*Required work*: Return exactly the lines below, starting with the one that has "camera: 105 degrees right, 10 degrees up" and going on through the one that has "(313, 192) = (480, 368): orange".

*Provided records*:
================================
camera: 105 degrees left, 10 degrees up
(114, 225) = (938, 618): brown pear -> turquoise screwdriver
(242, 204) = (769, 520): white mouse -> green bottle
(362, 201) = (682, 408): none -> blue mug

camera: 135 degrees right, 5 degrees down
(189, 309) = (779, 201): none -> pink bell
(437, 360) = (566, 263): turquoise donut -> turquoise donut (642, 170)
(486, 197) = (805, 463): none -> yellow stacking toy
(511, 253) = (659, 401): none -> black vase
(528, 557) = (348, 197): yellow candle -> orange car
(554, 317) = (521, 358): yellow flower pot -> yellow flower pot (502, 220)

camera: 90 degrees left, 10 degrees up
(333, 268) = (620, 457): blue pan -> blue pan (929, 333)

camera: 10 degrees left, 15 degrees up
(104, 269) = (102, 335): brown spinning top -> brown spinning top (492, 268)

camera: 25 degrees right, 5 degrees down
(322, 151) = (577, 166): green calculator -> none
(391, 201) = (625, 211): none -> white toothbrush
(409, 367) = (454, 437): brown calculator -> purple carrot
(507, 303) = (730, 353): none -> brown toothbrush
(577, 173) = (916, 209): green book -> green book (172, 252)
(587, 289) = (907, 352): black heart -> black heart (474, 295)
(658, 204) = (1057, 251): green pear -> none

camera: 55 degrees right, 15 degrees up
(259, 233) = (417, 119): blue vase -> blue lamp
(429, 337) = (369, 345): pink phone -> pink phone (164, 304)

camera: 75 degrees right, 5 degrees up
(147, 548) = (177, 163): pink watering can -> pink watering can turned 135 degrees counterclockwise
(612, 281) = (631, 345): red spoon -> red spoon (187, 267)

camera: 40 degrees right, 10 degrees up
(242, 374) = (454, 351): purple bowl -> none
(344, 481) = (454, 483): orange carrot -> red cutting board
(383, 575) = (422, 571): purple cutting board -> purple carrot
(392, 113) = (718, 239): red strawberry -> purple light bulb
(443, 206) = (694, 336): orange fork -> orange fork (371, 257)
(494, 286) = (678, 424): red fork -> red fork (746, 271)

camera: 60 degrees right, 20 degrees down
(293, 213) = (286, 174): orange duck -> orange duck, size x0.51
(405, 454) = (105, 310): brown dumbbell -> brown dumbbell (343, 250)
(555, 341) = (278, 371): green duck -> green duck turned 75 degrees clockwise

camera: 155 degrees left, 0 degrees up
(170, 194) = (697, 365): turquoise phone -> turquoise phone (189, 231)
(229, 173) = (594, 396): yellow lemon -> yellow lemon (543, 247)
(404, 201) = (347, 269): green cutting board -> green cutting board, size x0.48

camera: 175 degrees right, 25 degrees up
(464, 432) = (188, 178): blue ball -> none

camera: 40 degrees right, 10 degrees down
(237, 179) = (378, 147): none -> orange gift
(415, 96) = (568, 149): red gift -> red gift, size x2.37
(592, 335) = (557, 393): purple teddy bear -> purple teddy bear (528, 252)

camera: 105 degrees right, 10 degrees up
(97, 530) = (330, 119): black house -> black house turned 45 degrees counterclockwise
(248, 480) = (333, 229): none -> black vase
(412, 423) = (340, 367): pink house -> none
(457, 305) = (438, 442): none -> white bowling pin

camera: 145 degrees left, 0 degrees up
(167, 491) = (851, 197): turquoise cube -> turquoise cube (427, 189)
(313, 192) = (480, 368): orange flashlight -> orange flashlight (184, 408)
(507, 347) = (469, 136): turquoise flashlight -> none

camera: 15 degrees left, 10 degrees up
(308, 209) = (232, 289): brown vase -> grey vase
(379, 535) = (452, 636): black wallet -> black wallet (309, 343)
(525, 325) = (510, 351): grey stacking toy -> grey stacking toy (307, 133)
================================
*Task answer*:
camera: 105 degrees right, 10 degrees up
(97, 530) = (330, 119): black house -> black house turned 45 degrees counterclockwise
(248, 480) = (333, 229): none -> black vase
(412, 423) = (340, 367): pink house -> none
(457, 305) = (438, 442): none -> white bowling pin

camera: 145 degrees left, 0 degrees up
(167, 491) = (851, 197): turquoise cube -> turquoise cube (427, 189)
(313, 192) = (480, 368): orange flashlight -> orange flashlight (184, 408)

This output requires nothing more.